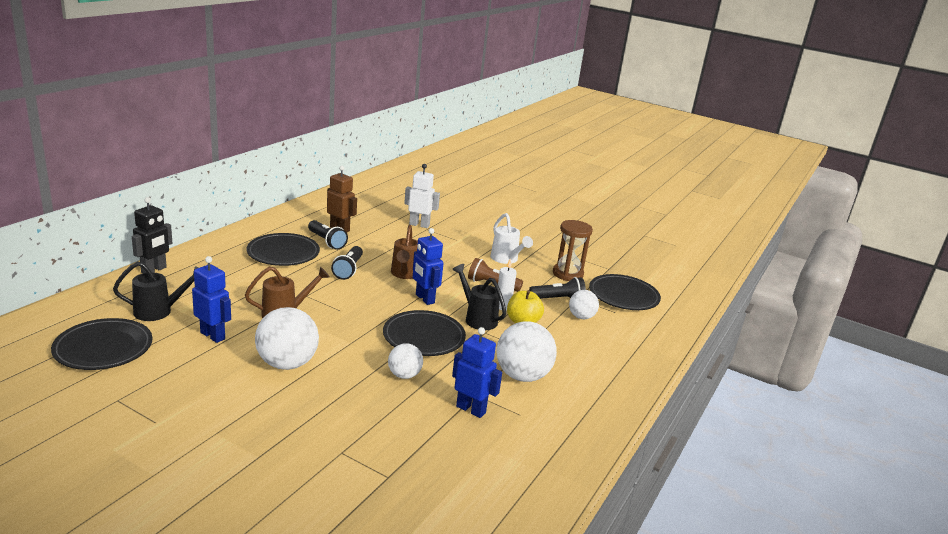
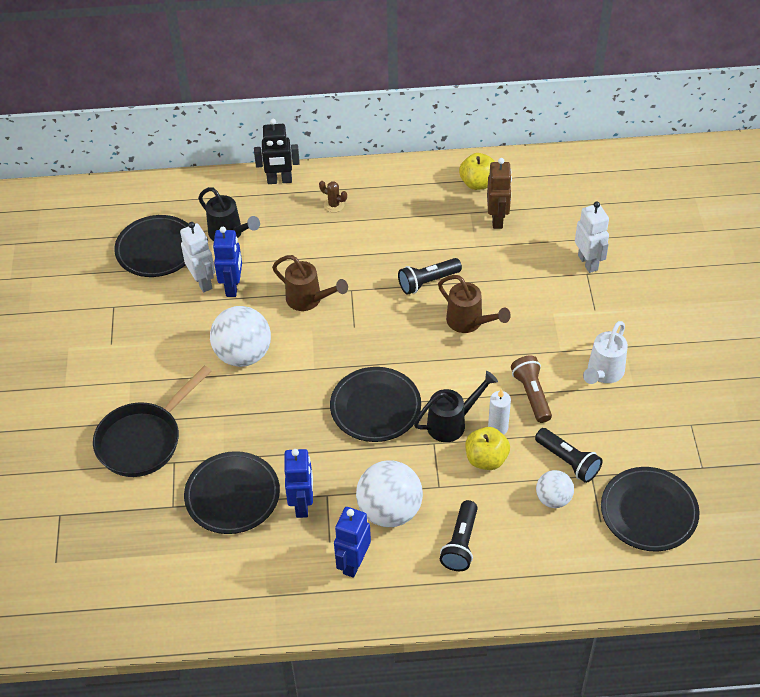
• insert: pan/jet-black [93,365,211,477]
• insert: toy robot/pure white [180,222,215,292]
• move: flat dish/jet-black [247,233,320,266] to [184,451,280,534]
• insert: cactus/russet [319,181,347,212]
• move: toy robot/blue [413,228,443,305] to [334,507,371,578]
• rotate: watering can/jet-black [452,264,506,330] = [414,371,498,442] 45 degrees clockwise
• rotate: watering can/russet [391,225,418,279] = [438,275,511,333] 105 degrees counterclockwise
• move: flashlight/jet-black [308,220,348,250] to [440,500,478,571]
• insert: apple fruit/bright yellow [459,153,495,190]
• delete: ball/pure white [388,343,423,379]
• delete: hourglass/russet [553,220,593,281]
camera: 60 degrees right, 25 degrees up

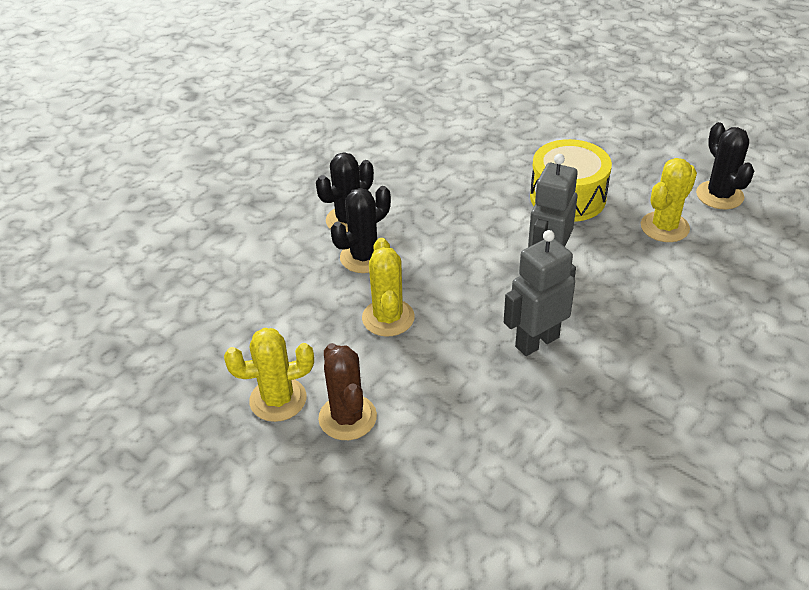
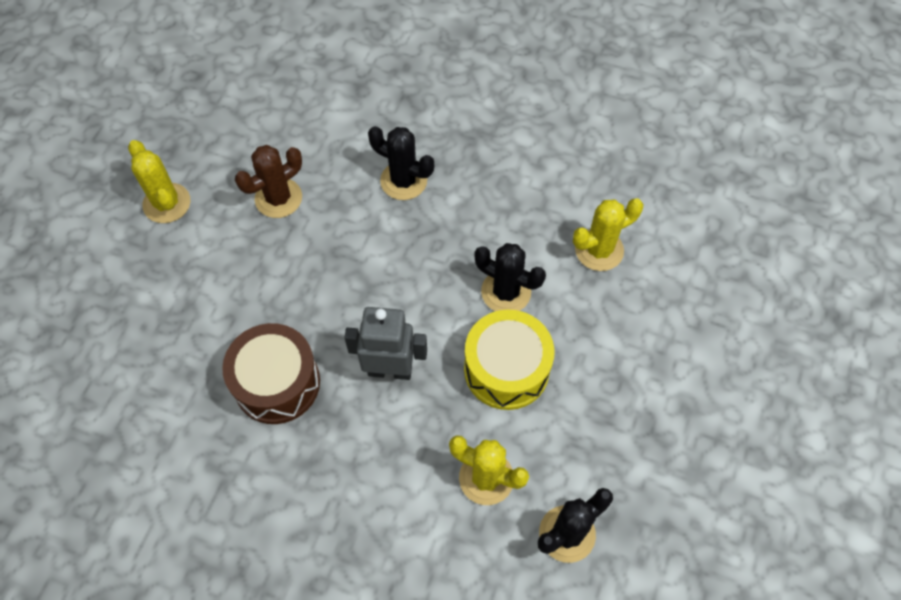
• replace: toy robot/gray [504,230,576,356] to snare drum/russet [222,323,320,424]
• move: cactus/russet [318,343,377,440] to [235,145,302,218]
• move: cactus/jet-black [331,186,391,273] to [474,243,546,311]
• move: cactus/bright yellow [362,238,415,336] to [573,198,644,271]
camera: 70 degrees right, 20 degrees up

—————

■ TRY IT: When you print the entries, keep every line exactly as it is and drop the pictures.

■ RESULT:
• insert: pan/jet-black [93,365,211,477]
• insert: toy robot/pure white [180,222,215,292]
• move: flat dish/jet-black [247,233,320,266] to [184,451,280,534]
• insert: cactus/russet [319,181,347,212]
• move: toy robot/blue [413,228,443,305] to [334,507,371,578]
• rotate: watering can/jet-black [452,264,506,330] = [414,371,498,442] 45 degrees clockwise
• rotate: watering can/russet [391,225,418,279] = [438,275,511,333] 105 degrees counterclockwise
• move: flashlight/jet-black [308,220,348,250] to [440,500,478,571]
• insert: apple fruit/bright yellow [459,153,495,190]
• delete: ball/pure white [388,343,423,379]
• delete: hourglass/russet [553,220,593,281]
camera: 60 degrees right, 25 degrees up

• replace: toy robot/gray [504,230,576,356] to snare drum/russet [222,323,320,424]
• move: cactus/russet [318,343,377,440] to [235,145,302,218]
• move: cactus/jet-black [331,186,391,273] to [474,243,546,311]
• move: cactus/bright yellow [362,238,415,336] to [573,198,644,271]
camera: 70 degrees right, 20 degrees up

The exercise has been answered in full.